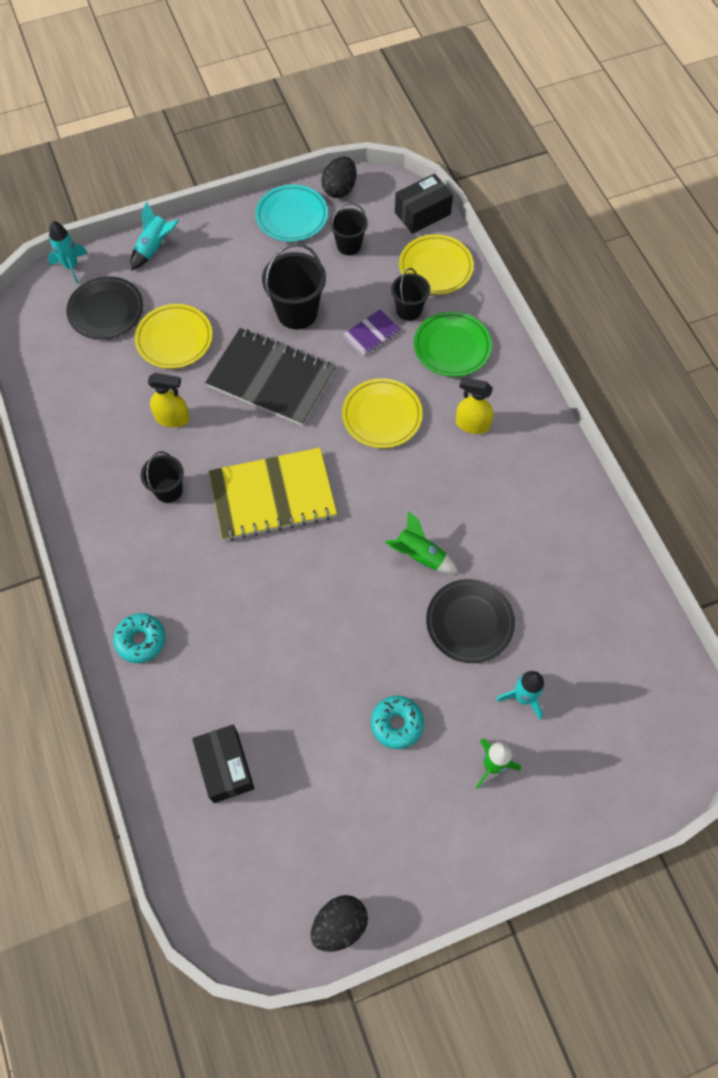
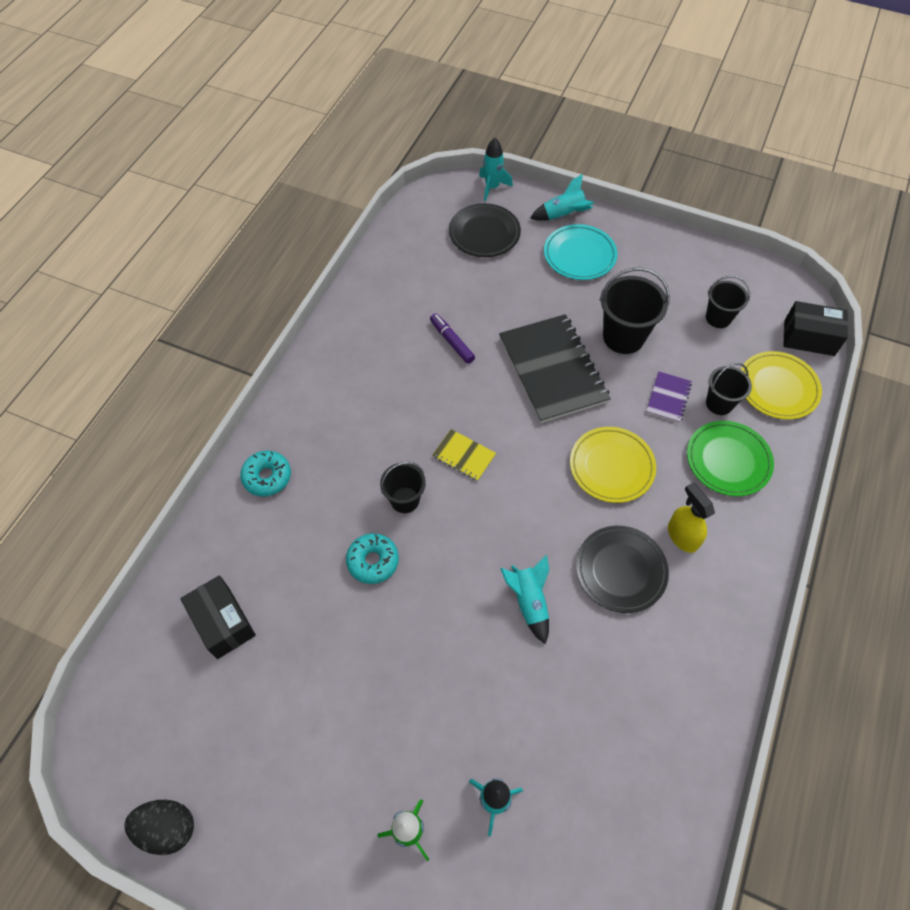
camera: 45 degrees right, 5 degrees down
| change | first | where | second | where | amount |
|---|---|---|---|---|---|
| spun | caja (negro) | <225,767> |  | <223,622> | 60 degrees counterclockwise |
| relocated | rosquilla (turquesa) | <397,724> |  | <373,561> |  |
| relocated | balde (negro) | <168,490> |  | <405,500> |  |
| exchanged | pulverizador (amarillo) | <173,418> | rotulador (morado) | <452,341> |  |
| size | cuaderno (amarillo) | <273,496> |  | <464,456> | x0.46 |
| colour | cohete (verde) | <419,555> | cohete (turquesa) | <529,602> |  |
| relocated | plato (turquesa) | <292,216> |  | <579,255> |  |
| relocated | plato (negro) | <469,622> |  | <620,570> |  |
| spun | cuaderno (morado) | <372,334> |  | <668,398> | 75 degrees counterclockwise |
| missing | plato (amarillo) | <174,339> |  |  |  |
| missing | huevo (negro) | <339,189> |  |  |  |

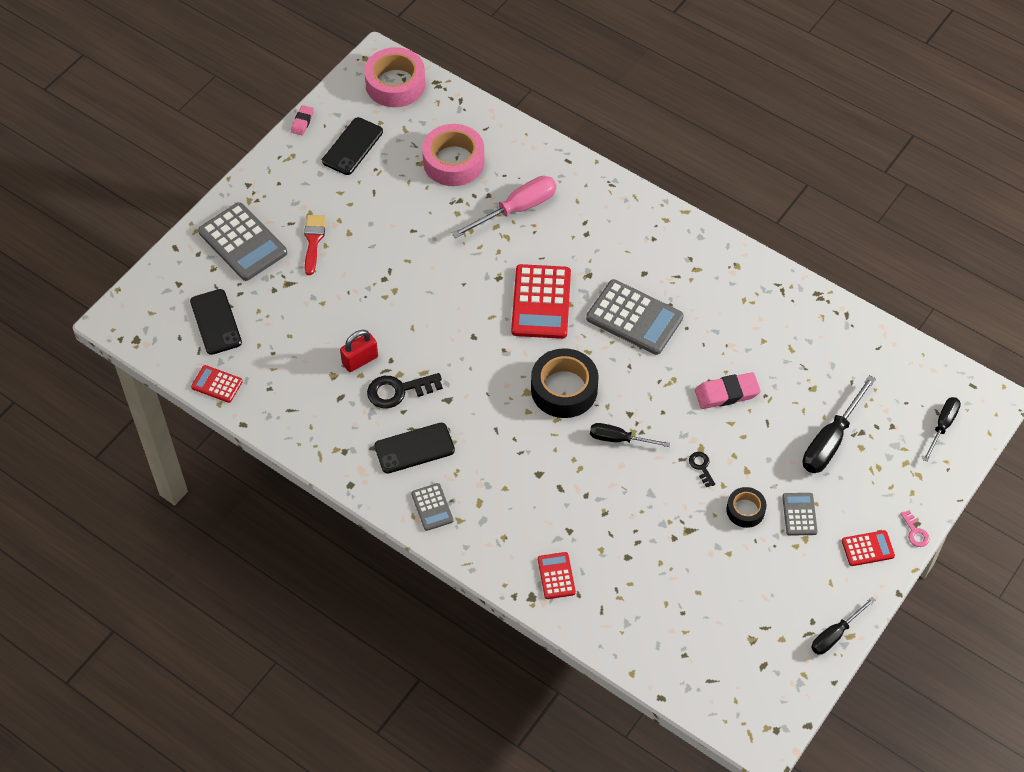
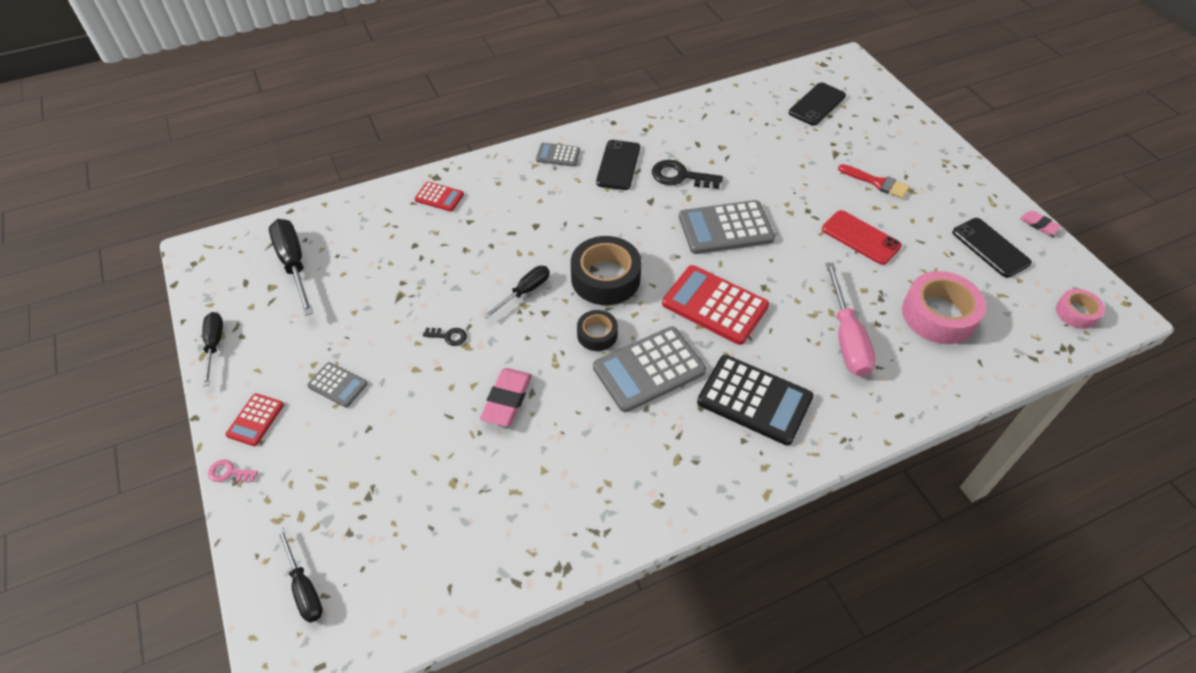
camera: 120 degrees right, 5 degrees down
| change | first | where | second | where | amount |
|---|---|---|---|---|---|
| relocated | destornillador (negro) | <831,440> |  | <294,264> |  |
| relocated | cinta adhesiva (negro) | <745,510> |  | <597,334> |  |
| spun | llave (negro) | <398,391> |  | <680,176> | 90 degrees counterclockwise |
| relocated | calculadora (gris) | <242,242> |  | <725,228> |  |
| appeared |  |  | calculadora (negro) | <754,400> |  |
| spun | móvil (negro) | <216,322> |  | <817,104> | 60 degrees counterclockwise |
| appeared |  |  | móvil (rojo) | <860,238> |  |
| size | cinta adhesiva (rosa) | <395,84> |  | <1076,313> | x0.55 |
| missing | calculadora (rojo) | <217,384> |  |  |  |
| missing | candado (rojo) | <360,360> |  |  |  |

* * * * * * * * *

EXERCISE OBJECTIVE | Only the lines from the one containing "colour | cohete" through the last line of the data may appear in the answer, each given again exactly and with pictures left out.

TASK RESPONSE |
| colour | cohete (verde) | <419,555> | cohete (turquesa) | <529,602> |  |
| relocated | plato (turquesa) | <292,216> |  | <579,255> |  |
| relocated | plato (negro) | <469,622> |  | <620,570> |  |
| spun | cuaderno (morado) | <372,334> |  | <668,398> | 75 degrees counterclockwise |
| missing | plato (amarillo) | <174,339> |  |  |  |
| missing | huevo (negro) | <339,189> |  |  |  |

camera: 120 degrees right, 5 degrees down
| change | first | where | second | where | amount |
|---|---|---|---|---|---|
| relocated | destornillador (negro) | <831,440> |  | <294,264> |  |
| relocated | cinta adhesiva (negro) | <745,510> |  | <597,334> |  |
| spun | llave (negro) | <398,391> |  | <680,176> | 90 degrees counterclockwise |
| relocated | calculadora (gris) | <242,242> |  | <725,228> |  |
| appeared |  |  | calculadora (negro) | <754,400> |  |
| spun | móvil (negro) | <216,322> |  | <817,104> | 60 degrees counterclockwise |
| appeared |  |  | móvil (rojo) | <860,238> |  |
| size | cinta adhesiva (rosa) | <395,84> |  | <1076,313> | x0.55 |
| missing | calculadora (rojo) | <217,384> |  |  |  |
| missing | candado (rojo) | <360,360> |  |  |  |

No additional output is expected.